Input data:
--------

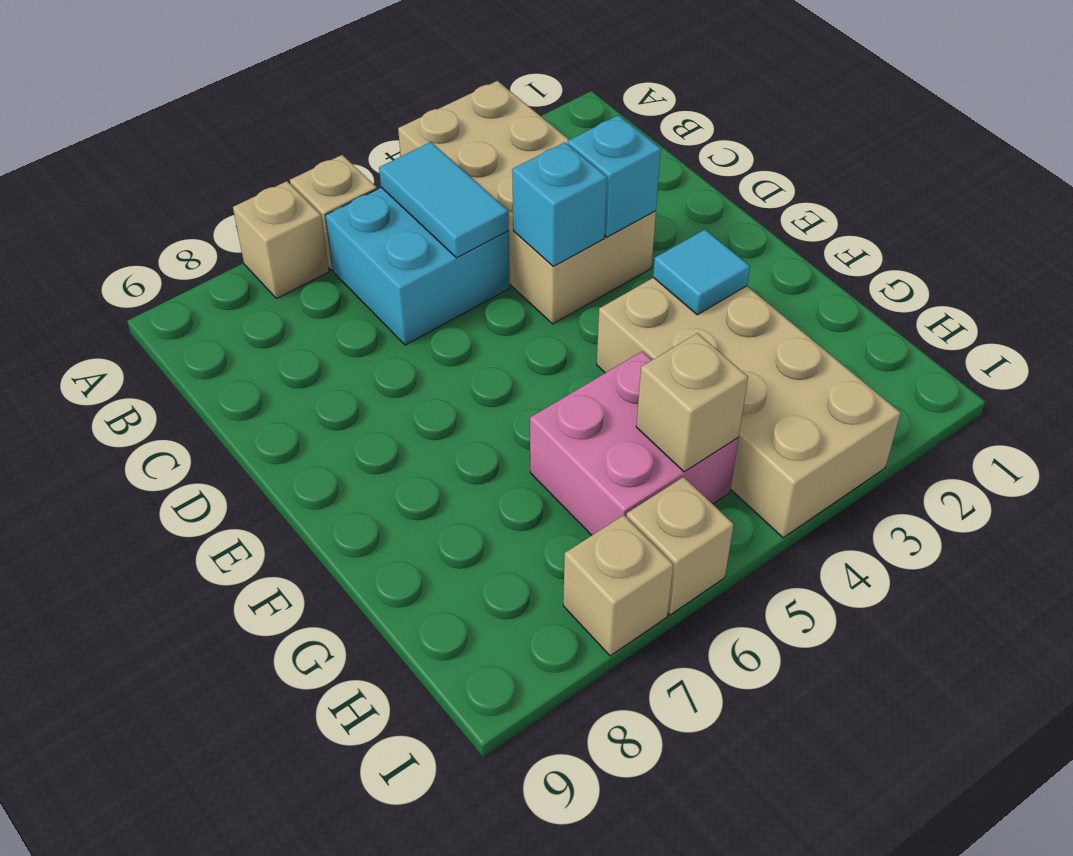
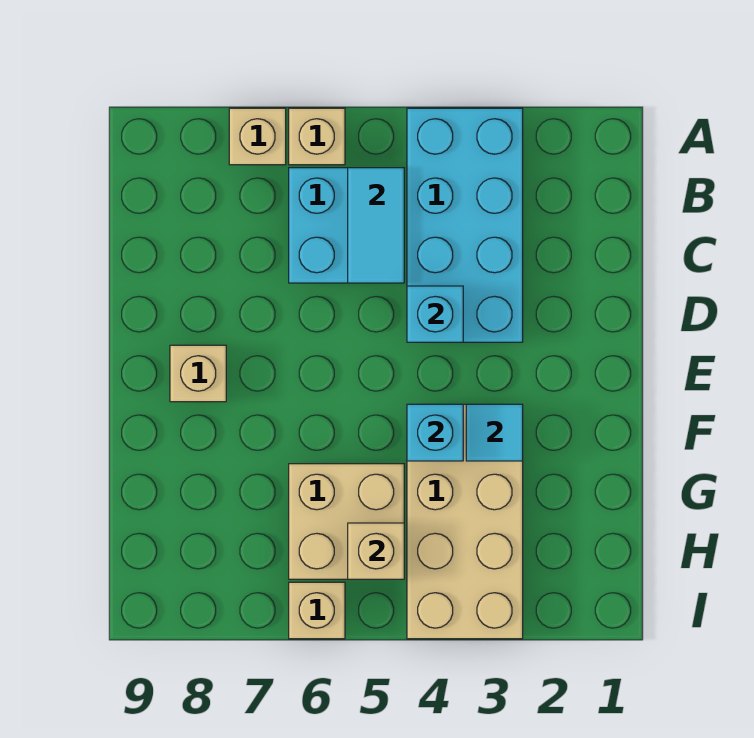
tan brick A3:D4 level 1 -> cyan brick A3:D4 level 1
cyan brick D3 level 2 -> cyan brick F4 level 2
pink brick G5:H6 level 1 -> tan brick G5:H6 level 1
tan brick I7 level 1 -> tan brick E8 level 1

--------

Problem to work on:
Copy out each line of the material above that holds the word "cyan".

Task solution:
tan brick A3:D4 level 1 -> cyan brick A3:D4 level 1
cyan brick D3 level 2 -> cyan brick F4 level 2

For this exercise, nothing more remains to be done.